Record excerpts =>
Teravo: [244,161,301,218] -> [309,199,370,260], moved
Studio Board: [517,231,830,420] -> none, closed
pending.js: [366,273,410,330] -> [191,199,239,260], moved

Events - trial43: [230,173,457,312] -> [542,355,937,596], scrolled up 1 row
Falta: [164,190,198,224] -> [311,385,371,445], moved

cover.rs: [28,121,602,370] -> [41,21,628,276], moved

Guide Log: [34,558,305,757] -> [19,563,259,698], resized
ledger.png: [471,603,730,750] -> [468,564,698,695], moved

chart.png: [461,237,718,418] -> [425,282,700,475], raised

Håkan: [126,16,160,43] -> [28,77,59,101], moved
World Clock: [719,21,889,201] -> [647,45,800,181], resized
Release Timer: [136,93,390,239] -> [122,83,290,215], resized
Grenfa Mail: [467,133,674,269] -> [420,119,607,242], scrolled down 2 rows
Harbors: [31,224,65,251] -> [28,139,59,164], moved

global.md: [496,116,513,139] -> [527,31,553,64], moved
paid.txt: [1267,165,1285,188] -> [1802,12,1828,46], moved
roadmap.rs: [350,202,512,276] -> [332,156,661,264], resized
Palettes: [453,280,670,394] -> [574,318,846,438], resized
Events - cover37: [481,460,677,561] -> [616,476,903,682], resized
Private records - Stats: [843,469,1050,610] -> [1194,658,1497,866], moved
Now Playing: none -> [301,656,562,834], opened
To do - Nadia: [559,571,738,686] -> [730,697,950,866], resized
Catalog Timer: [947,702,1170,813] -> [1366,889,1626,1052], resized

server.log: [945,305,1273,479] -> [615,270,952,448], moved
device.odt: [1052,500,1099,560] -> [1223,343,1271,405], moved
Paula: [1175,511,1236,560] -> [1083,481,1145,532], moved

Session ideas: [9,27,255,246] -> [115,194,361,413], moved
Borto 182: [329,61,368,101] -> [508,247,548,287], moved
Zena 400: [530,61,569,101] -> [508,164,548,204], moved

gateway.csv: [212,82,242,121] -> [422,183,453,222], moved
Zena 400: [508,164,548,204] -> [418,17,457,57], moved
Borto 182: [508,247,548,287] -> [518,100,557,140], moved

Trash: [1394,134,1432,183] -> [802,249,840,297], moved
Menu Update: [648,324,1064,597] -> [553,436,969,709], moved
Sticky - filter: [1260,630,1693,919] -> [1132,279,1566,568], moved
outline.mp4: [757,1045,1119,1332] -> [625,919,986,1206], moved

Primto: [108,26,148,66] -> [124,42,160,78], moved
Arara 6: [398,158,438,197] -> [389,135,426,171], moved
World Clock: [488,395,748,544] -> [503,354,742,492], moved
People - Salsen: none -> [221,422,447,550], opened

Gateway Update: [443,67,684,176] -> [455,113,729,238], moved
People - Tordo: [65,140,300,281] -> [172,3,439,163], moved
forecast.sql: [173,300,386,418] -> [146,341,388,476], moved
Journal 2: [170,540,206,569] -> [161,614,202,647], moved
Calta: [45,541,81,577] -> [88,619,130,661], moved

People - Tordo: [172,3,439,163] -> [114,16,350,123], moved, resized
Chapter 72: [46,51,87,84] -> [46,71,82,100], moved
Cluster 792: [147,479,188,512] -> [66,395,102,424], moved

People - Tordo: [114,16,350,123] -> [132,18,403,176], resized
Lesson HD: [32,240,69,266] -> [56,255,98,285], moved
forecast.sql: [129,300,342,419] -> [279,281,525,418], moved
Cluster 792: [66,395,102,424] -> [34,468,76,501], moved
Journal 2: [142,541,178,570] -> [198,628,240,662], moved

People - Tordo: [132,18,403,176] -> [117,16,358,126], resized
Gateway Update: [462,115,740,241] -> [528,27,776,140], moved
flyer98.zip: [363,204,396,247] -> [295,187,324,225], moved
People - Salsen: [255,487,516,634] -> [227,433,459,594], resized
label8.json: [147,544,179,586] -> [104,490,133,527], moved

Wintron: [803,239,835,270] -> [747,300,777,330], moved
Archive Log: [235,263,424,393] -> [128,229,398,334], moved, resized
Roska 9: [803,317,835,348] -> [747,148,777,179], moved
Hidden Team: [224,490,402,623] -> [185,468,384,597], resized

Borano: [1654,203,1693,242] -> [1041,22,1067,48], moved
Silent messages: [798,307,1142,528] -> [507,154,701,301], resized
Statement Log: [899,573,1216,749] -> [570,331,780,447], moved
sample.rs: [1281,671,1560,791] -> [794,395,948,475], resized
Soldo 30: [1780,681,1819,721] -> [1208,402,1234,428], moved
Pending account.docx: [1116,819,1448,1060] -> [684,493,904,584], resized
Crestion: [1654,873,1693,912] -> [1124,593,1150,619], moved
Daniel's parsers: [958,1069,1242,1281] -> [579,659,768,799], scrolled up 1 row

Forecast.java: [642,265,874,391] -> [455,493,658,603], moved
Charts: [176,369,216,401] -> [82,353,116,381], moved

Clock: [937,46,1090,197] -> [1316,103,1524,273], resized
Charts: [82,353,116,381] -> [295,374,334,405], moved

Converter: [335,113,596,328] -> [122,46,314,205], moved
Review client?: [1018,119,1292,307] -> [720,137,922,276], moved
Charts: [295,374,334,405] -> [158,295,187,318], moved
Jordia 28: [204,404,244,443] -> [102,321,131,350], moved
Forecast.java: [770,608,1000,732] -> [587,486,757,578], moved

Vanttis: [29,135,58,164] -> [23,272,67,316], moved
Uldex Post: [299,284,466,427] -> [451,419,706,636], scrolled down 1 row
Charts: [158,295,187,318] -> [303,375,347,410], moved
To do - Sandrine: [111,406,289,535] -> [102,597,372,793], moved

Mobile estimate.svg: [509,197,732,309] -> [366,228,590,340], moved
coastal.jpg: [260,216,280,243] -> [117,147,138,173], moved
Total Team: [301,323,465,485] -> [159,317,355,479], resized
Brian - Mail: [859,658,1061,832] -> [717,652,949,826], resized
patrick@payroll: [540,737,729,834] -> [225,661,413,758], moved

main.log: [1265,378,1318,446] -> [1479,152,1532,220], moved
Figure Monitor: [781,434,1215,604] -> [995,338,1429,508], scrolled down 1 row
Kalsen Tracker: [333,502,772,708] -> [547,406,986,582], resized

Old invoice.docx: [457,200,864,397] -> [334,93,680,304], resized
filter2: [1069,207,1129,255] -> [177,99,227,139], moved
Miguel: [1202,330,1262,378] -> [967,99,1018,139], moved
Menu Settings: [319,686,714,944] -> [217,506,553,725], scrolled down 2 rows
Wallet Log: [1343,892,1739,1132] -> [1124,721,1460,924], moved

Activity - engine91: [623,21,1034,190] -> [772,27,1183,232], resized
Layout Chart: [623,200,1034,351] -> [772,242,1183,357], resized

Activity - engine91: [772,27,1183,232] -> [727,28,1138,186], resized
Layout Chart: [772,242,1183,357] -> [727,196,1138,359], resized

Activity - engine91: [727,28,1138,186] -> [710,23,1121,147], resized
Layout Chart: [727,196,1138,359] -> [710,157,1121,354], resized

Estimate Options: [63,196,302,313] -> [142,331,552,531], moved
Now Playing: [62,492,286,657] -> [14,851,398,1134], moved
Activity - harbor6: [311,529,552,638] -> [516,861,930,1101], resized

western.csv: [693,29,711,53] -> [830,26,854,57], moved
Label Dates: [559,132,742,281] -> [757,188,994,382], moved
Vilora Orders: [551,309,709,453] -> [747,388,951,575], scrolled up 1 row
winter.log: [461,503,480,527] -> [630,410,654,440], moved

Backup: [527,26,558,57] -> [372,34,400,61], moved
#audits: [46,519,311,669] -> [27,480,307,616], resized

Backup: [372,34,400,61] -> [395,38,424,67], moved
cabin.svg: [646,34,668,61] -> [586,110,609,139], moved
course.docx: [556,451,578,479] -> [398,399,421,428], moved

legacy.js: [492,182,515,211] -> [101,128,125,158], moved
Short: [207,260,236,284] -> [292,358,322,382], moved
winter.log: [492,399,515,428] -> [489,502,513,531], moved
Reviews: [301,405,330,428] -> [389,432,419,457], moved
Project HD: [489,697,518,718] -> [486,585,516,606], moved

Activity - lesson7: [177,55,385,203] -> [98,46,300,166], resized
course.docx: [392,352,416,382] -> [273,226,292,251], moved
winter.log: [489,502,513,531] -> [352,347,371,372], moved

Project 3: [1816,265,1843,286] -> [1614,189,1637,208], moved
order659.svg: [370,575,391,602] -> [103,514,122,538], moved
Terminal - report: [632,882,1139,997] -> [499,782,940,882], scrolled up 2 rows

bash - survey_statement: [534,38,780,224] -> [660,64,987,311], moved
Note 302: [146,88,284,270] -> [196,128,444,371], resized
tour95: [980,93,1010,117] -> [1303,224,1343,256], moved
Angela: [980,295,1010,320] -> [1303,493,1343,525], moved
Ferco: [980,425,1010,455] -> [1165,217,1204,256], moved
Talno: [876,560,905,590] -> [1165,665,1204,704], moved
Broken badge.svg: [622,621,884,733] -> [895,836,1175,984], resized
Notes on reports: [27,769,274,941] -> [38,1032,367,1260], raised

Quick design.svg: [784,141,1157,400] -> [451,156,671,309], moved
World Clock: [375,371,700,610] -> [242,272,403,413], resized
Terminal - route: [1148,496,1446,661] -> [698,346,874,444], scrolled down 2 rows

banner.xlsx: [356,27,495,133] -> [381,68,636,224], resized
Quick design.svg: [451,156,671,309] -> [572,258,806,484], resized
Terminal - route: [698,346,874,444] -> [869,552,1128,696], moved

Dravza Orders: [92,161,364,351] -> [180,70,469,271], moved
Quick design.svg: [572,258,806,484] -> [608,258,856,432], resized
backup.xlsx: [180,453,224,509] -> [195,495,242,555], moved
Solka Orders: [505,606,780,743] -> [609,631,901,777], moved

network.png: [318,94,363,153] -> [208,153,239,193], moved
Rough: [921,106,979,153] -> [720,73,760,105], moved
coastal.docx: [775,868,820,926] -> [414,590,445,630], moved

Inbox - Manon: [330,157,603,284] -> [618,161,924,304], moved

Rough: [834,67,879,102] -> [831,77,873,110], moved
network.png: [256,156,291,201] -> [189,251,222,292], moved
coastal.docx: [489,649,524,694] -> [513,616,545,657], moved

How to complete this task =>
Every line from the one holding "network.png: [318,94,363,153] ->" through the final line of the listing must be echoed exactly; leave out all other lines.

Answer section =>
network.png: [318,94,363,153] -> [208,153,239,193], moved
Rough: [921,106,979,153] -> [720,73,760,105], moved
coastal.docx: [775,868,820,926] -> [414,590,445,630], moved

Inbox - Manon: [330,157,603,284] -> [618,161,924,304], moved

Rough: [834,67,879,102] -> [831,77,873,110], moved
network.png: [256,156,291,201] -> [189,251,222,292], moved
coastal.docx: [489,649,524,694] -> [513,616,545,657], moved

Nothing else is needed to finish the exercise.